What the task requires -> Your answer should consist only of the lines from the line containing "R3: 4.3k (GND, X2) -> 13k (GND, X2)" through the last line below, each repeated exactly.

Detected change data:
::::

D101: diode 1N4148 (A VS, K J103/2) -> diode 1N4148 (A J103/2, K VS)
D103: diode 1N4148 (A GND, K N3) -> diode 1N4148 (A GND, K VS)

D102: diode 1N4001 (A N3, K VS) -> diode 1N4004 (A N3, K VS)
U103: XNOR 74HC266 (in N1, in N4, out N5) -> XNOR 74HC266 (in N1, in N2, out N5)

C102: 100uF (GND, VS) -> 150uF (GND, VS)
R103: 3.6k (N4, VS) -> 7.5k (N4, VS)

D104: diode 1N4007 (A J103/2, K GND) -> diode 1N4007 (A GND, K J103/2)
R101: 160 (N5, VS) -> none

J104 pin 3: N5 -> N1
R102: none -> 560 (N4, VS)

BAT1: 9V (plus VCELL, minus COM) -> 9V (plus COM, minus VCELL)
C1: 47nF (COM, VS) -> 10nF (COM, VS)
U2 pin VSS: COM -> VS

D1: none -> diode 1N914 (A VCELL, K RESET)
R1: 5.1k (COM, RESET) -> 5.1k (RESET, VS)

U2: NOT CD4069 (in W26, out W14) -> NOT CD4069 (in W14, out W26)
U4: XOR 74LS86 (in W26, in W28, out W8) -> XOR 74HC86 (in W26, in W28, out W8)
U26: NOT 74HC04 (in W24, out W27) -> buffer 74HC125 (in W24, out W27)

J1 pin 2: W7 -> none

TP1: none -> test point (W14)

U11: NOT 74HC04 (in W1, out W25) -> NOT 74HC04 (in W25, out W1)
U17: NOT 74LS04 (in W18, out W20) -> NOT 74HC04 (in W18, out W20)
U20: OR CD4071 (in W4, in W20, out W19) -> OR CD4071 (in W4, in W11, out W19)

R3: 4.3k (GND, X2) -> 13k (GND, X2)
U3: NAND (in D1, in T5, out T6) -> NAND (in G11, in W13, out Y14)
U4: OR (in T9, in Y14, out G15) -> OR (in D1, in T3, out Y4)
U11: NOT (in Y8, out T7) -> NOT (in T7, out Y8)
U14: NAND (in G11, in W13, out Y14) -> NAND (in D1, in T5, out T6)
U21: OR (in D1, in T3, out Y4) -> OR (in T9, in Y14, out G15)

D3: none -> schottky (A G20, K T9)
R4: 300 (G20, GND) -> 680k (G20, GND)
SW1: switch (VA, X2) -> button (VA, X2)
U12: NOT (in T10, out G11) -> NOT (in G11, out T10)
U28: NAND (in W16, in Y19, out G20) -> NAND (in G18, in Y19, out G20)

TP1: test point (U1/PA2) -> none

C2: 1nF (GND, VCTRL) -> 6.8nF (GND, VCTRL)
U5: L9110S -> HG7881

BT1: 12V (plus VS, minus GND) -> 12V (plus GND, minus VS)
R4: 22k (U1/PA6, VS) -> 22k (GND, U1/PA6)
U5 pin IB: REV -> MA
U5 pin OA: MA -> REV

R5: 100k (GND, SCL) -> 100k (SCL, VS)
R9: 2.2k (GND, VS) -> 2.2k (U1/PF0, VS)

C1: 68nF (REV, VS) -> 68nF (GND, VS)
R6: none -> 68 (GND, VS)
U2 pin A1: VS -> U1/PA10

::::

Result below ->
R3: 4.3k (GND, X2) -> 13k (GND, X2)
U3: NAND (in D1, in T5, out T6) -> NAND (in G11, in W13, out Y14)
U4: OR (in T9, in Y14, out G15) -> OR (in D1, in T3, out Y4)
U11: NOT (in Y8, out T7) -> NOT (in T7, out Y8)
U14: NAND (in G11, in W13, out Y14) -> NAND (in D1, in T5, out T6)
U21: OR (in D1, in T3, out Y4) -> OR (in T9, in Y14, out G15)

D3: none -> schottky (A G20, K T9)
R4: 300 (G20, GND) -> 680k (G20, GND)
SW1: switch (VA, X2) -> button (VA, X2)
U12: NOT (in T10, out G11) -> NOT (in G11, out T10)
U28: NAND (in W16, in Y19, out G20) -> NAND (in G18, in Y19, out G20)

TP1: test point (U1/PA2) -> none

C2: 1nF (GND, VCTRL) -> 6.8nF (GND, VCTRL)
U5: L9110S -> HG7881

BT1: 12V (plus VS, minus GND) -> 12V (plus GND, minus VS)
R4: 22k (U1/PA6, VS) -> 22k (GND, U1/PA6)
U5 pin IB: REV -> MA
U5 pin OA: MA -> REV

R5: 100k (GND, SCL) -> 100k (SCL, VS)
R9: 2.2k (GND, VS) -> 2.2k (U1/PF0, VS)

C1: 68nF (REV, VS) -> 68nF (GND, VS)
R6: none -> 68 (GND, VS)
U2 pin A1: VS -> U1/PA10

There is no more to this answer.